§ What the exercise asks
Where does the string "glue" appear in the records? Copy every line that contains it.

§ Source information
--*--
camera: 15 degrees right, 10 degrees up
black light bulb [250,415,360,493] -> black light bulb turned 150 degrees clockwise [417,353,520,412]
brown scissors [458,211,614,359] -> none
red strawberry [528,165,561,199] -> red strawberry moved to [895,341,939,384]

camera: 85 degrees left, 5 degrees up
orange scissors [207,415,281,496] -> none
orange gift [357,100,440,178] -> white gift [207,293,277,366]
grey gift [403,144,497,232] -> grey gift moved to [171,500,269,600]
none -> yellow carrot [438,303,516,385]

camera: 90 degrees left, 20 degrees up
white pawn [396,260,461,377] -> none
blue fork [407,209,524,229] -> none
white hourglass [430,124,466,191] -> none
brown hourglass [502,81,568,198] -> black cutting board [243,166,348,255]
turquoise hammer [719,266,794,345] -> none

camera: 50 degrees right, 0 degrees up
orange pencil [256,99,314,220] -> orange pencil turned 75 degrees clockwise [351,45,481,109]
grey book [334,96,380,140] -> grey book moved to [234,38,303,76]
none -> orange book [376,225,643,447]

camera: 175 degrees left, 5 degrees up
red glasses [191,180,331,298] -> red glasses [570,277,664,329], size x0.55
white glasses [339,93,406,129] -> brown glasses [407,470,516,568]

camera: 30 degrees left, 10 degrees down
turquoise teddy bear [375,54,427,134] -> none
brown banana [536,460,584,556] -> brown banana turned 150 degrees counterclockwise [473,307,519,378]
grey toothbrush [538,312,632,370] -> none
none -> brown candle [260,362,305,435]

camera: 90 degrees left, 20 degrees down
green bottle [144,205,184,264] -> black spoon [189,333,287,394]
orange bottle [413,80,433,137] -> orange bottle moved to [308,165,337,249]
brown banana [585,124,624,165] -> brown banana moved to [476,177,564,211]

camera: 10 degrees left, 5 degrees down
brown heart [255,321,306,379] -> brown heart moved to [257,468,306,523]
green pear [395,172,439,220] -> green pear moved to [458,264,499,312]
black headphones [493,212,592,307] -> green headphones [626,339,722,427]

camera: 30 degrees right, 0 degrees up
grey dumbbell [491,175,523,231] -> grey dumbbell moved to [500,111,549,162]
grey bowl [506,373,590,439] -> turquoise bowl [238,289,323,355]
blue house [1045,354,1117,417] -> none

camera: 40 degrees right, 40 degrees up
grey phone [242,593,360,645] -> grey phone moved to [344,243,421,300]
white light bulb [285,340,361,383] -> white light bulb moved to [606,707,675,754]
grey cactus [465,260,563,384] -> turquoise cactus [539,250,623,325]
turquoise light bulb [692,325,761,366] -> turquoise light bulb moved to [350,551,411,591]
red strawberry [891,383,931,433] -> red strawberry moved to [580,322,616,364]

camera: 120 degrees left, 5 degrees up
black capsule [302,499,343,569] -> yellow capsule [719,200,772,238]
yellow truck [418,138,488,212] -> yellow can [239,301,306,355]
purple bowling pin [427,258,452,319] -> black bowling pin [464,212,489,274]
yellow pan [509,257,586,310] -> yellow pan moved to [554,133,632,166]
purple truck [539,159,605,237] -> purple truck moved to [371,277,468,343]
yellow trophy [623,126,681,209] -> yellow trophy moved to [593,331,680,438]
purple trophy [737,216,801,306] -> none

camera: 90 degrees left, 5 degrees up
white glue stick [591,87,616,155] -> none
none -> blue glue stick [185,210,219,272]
--*--
§ Expected answer
white glue stick [591,87,616,155] -> none
none -> blue glue stick [185,210,219,272]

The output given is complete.